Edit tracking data

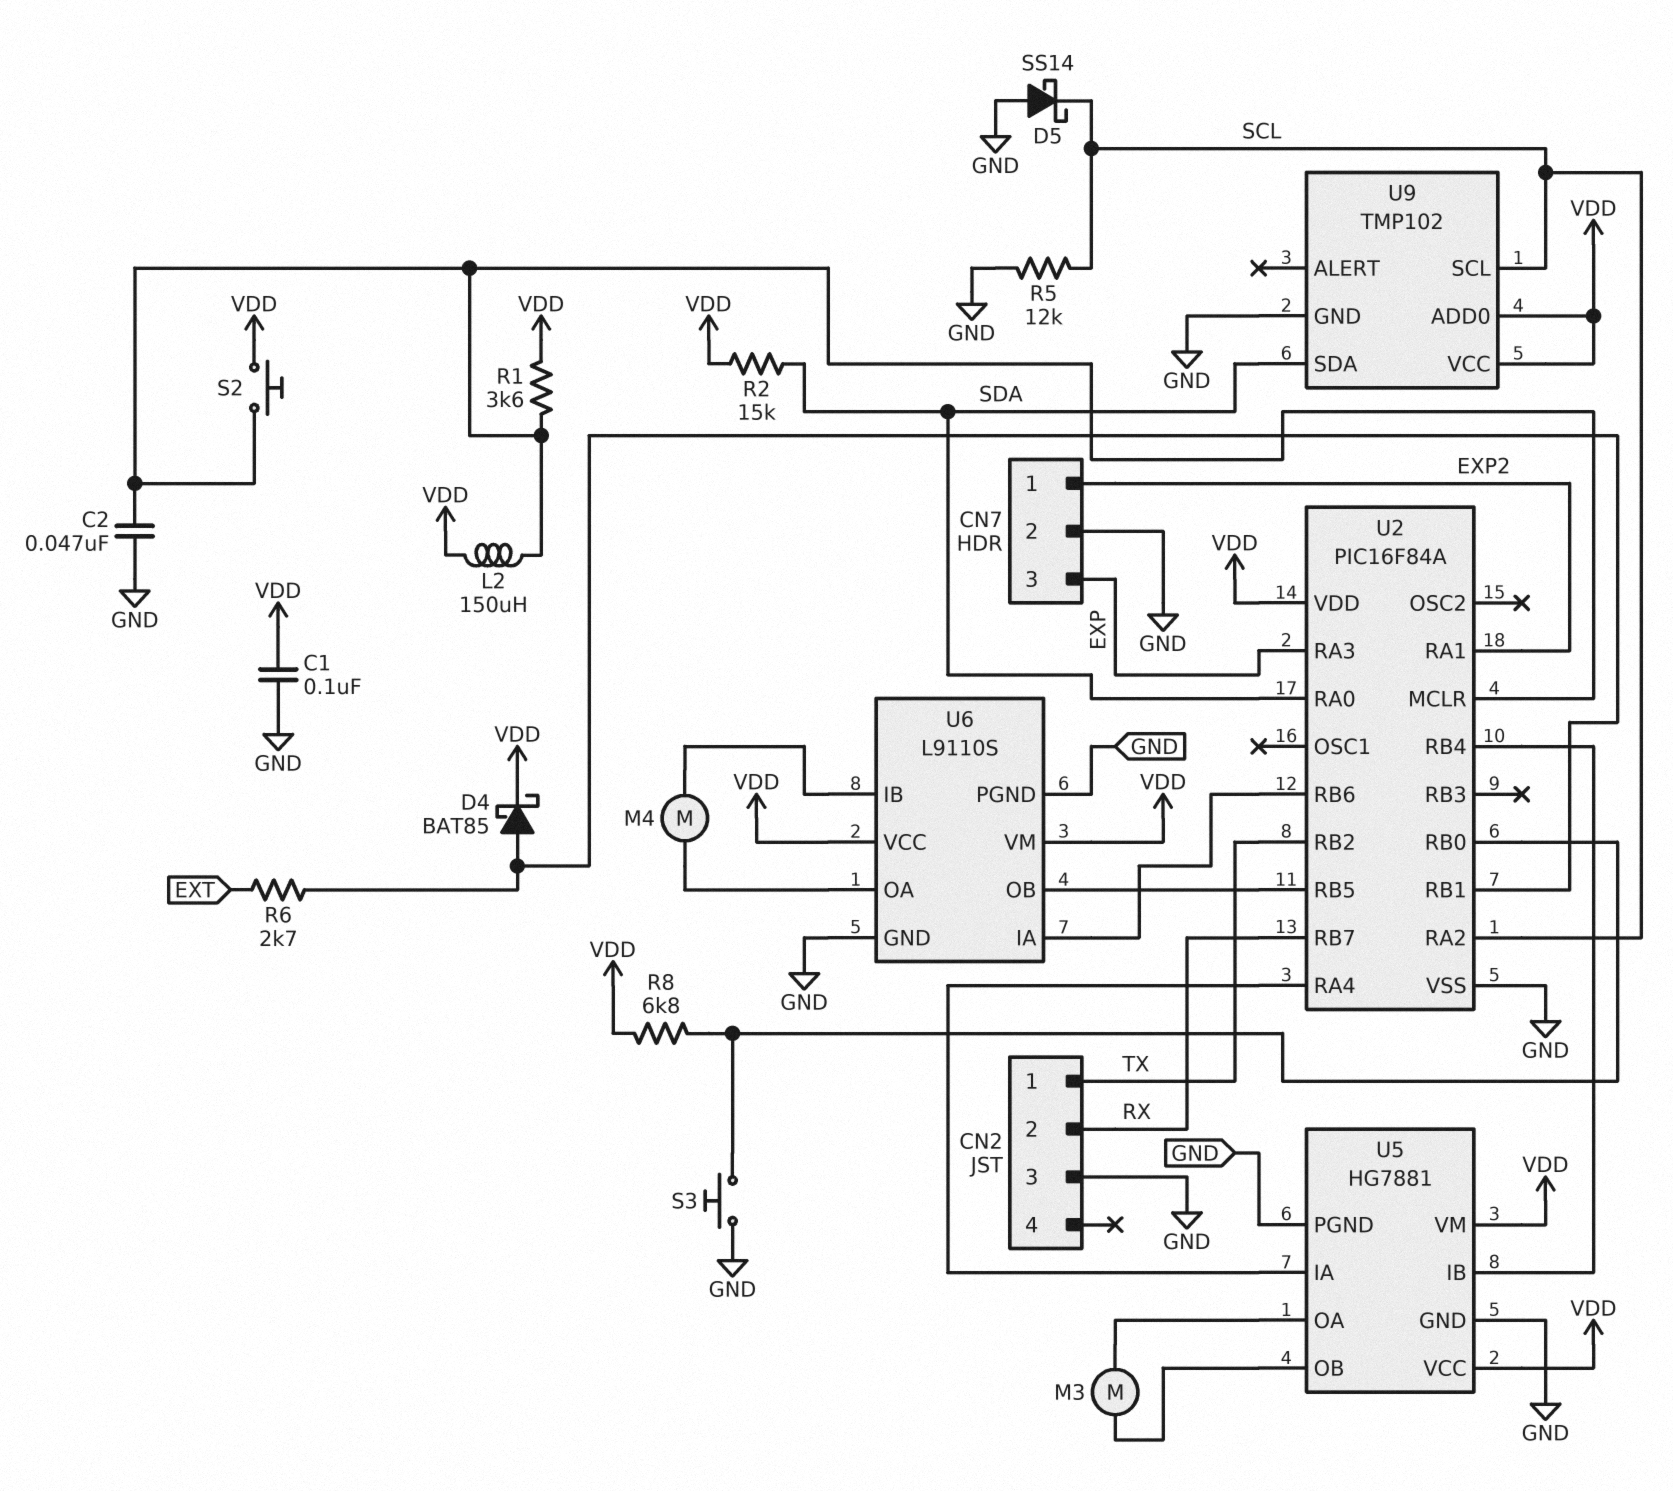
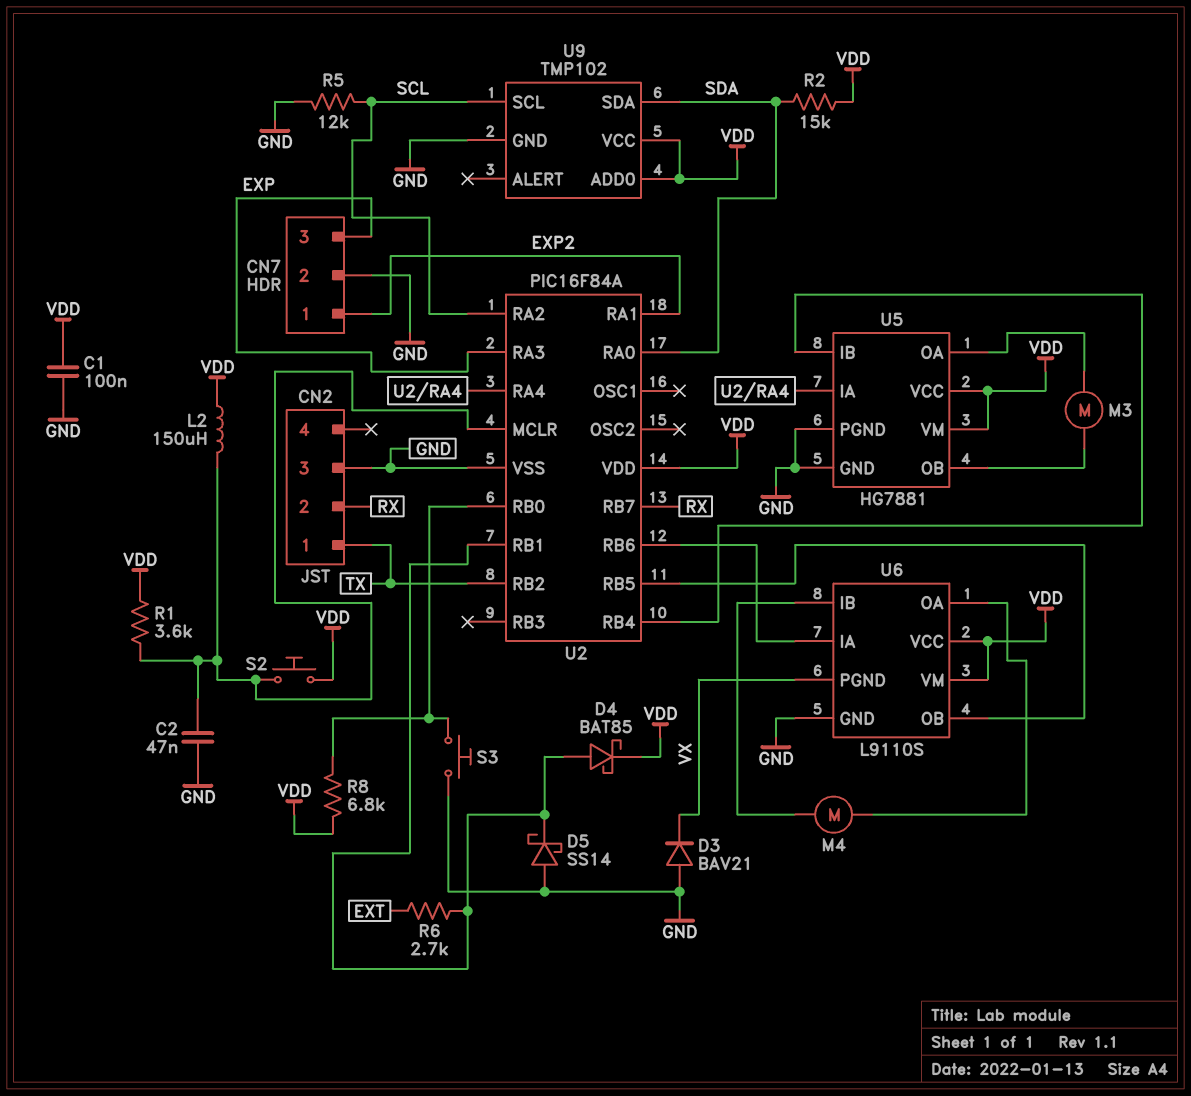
D3: none -> diode BAV21 (A GND, K VX)
D5: schottky SS14 (A GND, K SCL) -> schottky SS14 (A GND, K U2/RB1)
U6 pin PGND: GND -> VX

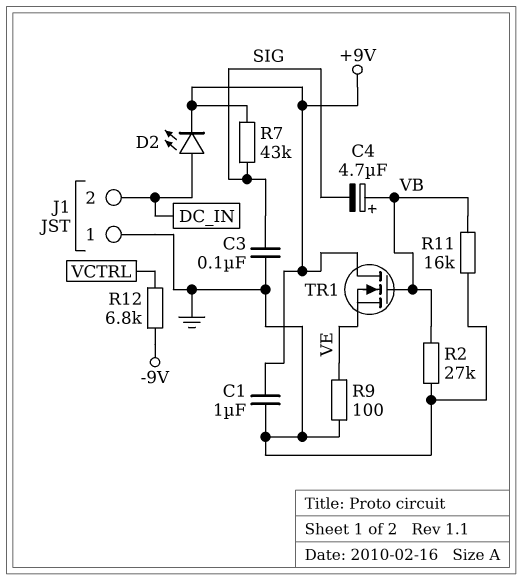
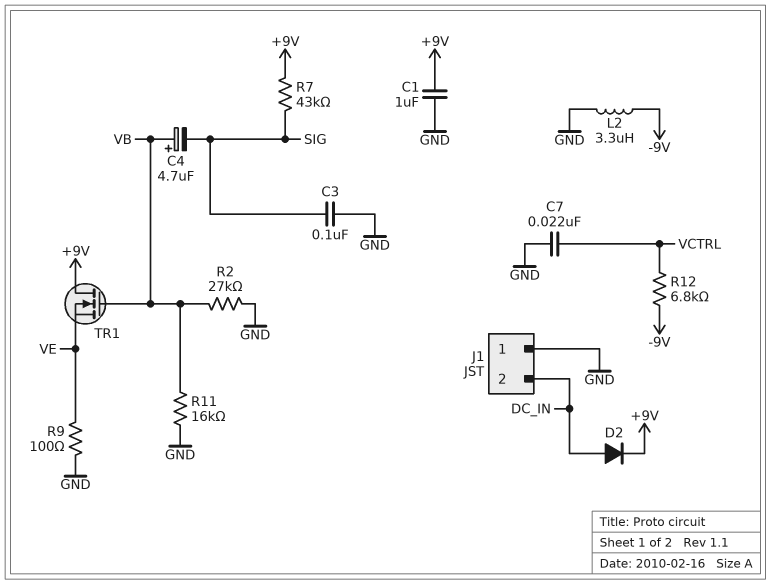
C7: none -> 22nF (GND, VCTRL)
D2: LED (A DC_IN, K +9V) -> diode (A DC_IN, K +9V)
L2: none -> 3.3uH (-9V, GND)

◆ **Your assignment**: Repeat every line above precisely; pictures do not belong in the copy.

◆ **Result**:
D3: none -> diode BAV21 (A GND, K VX)
D5: schottky SS14 (A GND, K SCL) -> schottky SS14 (A GND, K U2/RB1)
U6 pin PGND: GND -> VX

C7: none -> 22nF (GND, VCTRL)
D2: LED (A DC_IN, K +9V) -> diode (A DC_IN, K +9V)
L2: none -> 3.3uH (-9V, GND)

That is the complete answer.